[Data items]

#####

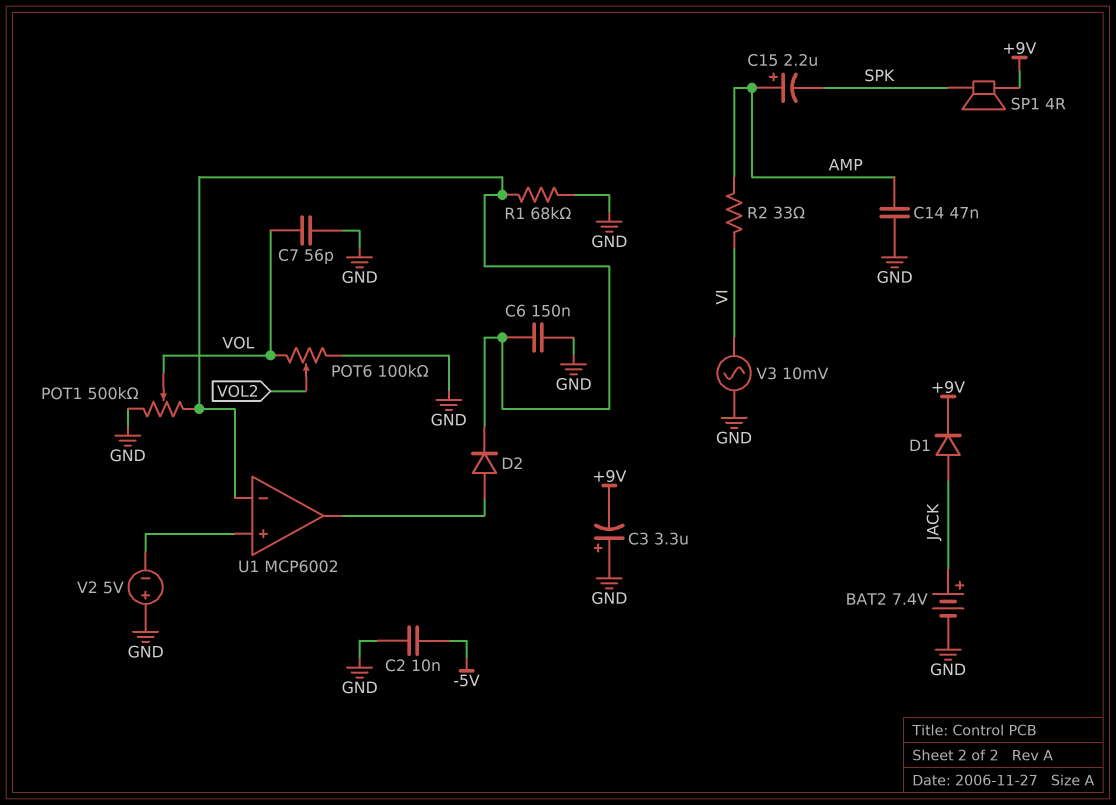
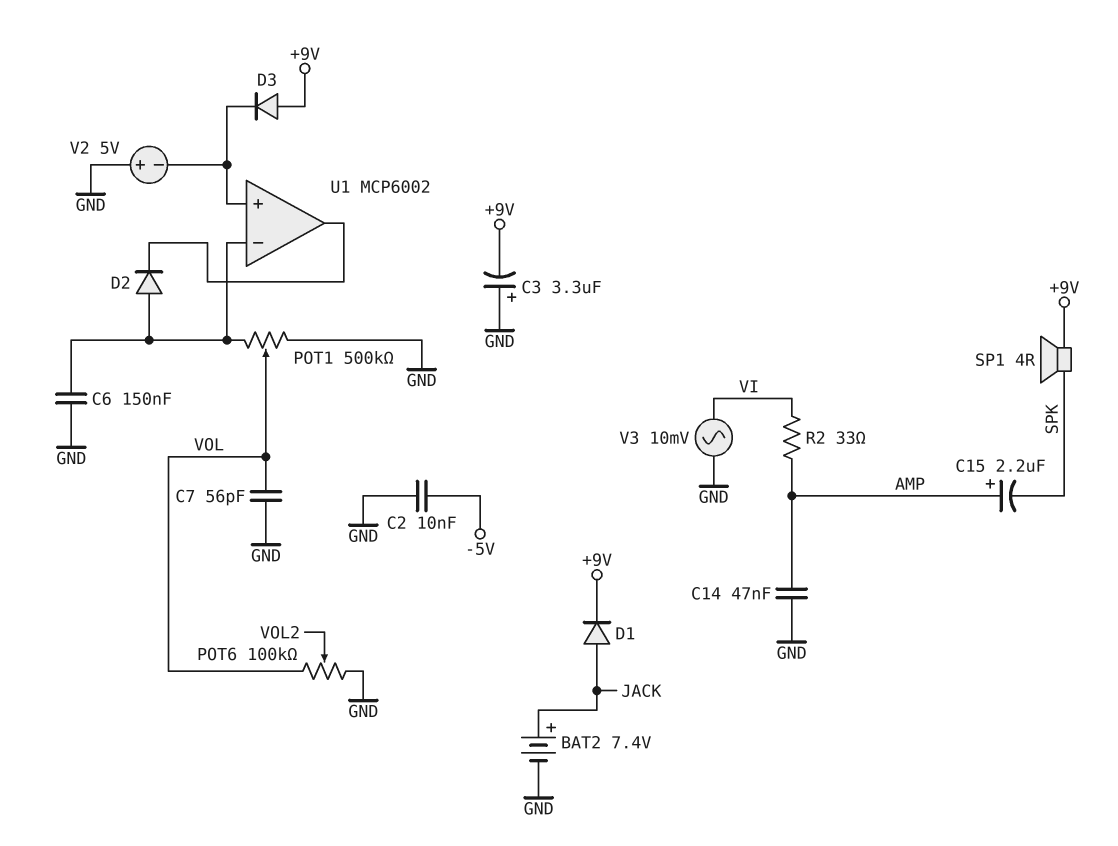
D2: diode (A U1/out, K U1/in-) -> diode (A U1/in-, K U1/out)
D3: none -> diode (A +9V, K U1/in+)
R1: 68k (GND, U1/in-) -> none

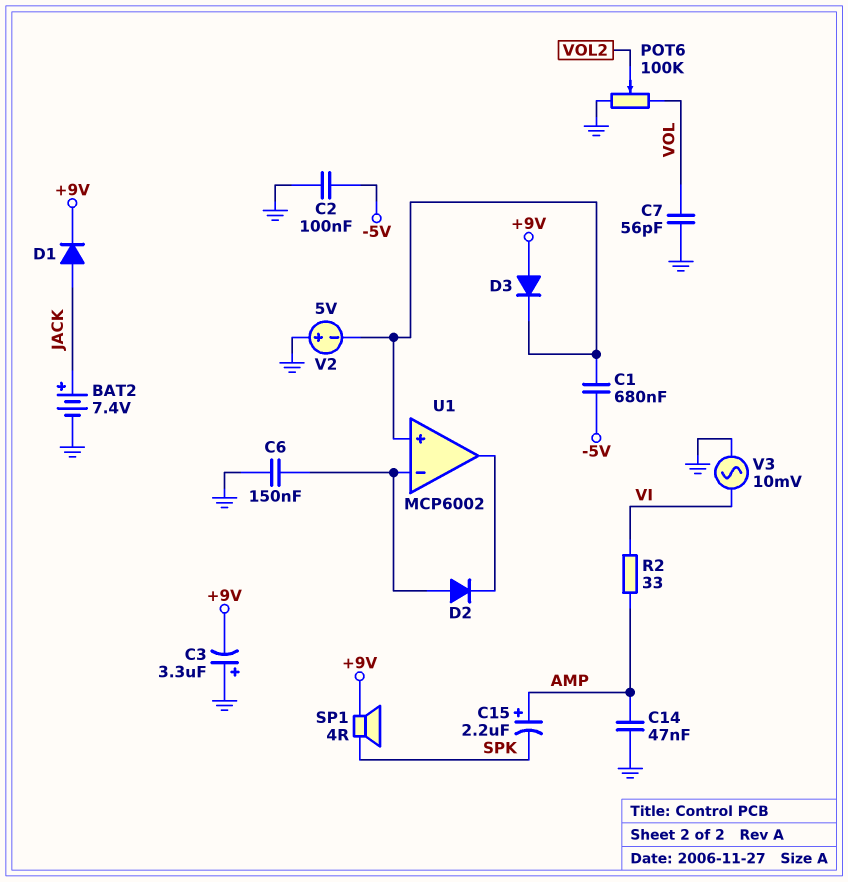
C1: none -> 680nF (-5V, U1/in+)
C2: 10nF (-5V, GND) -> 100nF (-5V, GND)
POT1: 500k (GND, U1/in-, wiper VOL) -> none

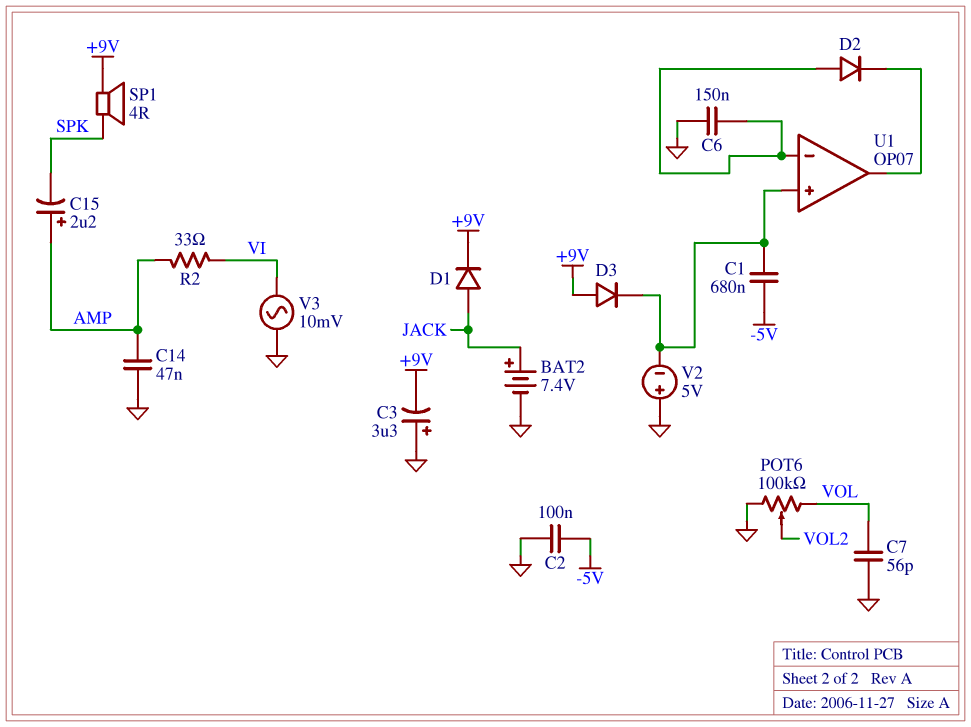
U1: MCP6002 -> OP07

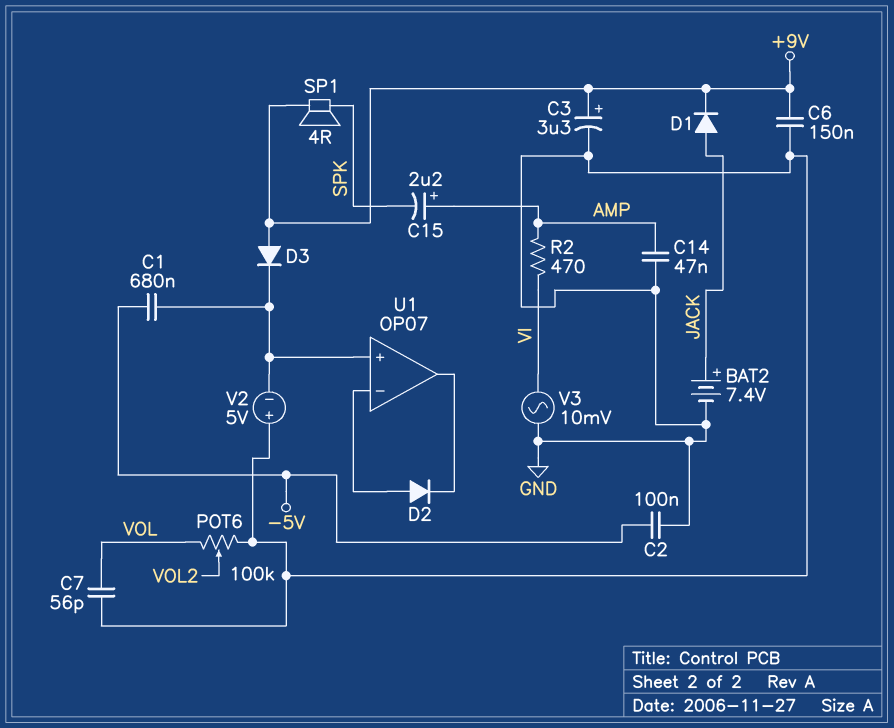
C3: 3.3uF (plus GND, minus +9V) -> 3.3uF (plus +9V, minus GND)
C6: 150nF (GND, U1/in-) -> 150nF (+9V, GND)
R2: 33 (AMP, VI) -> 470 (AMP, VI)

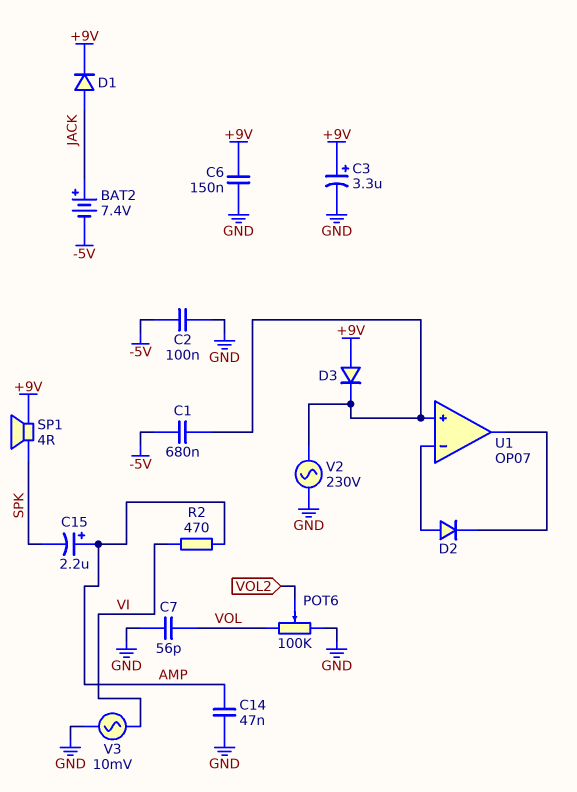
BAT2: 7.4V (plus JACK, minus GND) -> 7.4V (plus JACK, minus -5V)
V2: 5V (plus GND, minus U1/in+) -> AC 230V (GND, U1/in+)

#####

▶ _Task statement_: Every line from the one containing "R1: 68k (GND, U1/in-) -> none" through the last line of the records is to be reproduced exactly, with pictures left out and nothing else given.

▶ _Answer to the problem_:
R1: 68k (GND, U1/in-) -> none

C1: none -> 680nF (-5V, U1/in+)
C2: 10nF (-5V, GND) -> 100nF (-5V, GND)
POT1: 500k (GND, U1/in-, wiper VOL) -> none

U1: MCP6002 -> OP07

C3: 3.3uF (plus GND, minus +9V) -> 3.3uF (plus +9V, minus GND)
C6: 150nF (GND, U1/in-) -> 150nF (+9V, GND)
R2: 33 (AMP, VI) -> 470 (AMP, VI)

BAT2: 7.4V (plus JACK, minus GND) -> 7.4V (plus JACK, minus -5V)
V2: 5V (plus GND, minus U1/in+) -> AC 230V (GND, U1/in+)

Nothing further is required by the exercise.